=== DATA EXCERPT ===

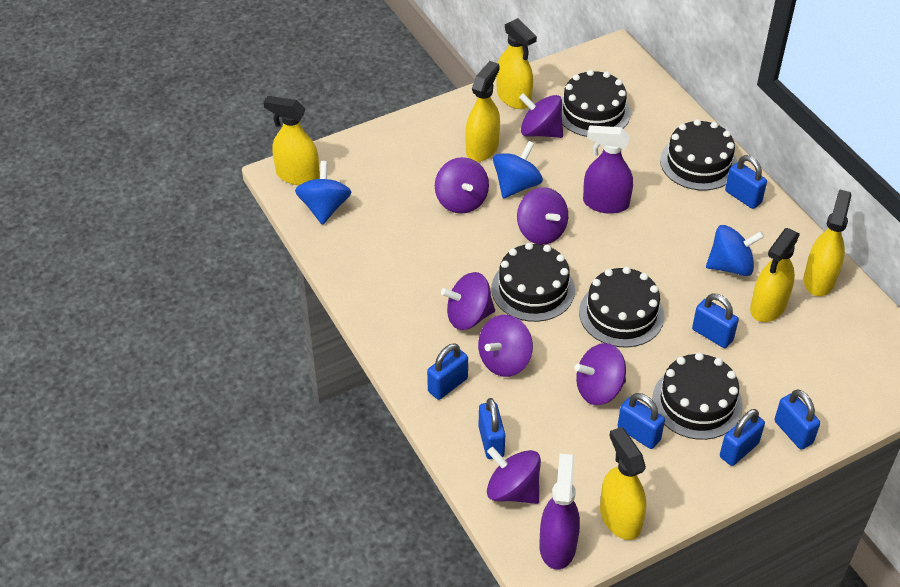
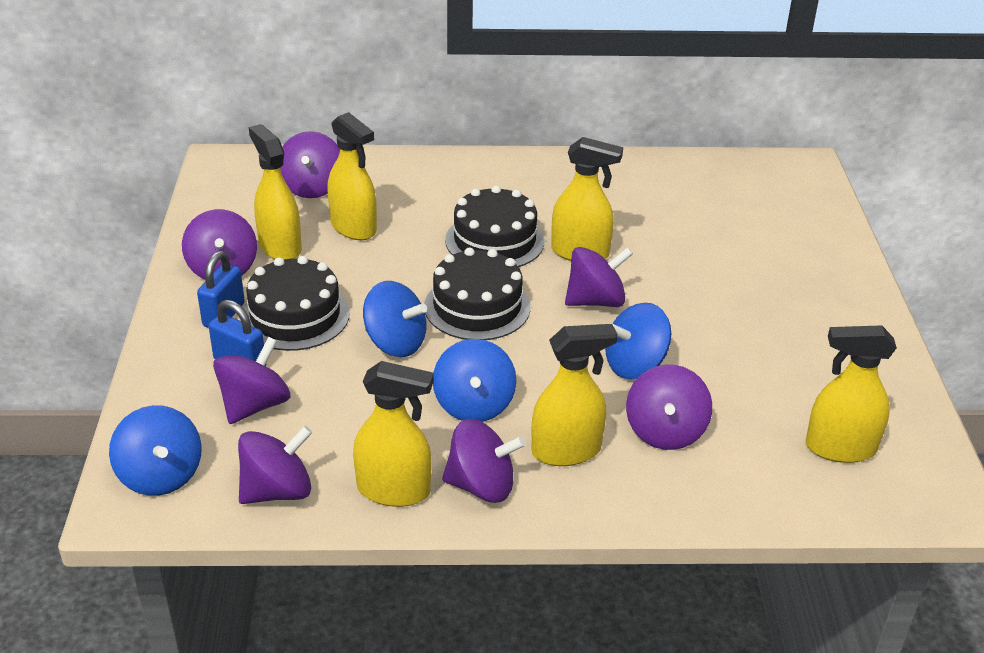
black cake: 5 -> 3
blue padlock: 7 -> 2
blue spinning top: 3 -> 4
purple spray bottle: 2 -> 0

===

THE PROBLEM: Read the material above and copy out each line holding "blue".

ANSWER AREA:
blue padlock: 7 -> 2
blue spinning top: 3 -> 4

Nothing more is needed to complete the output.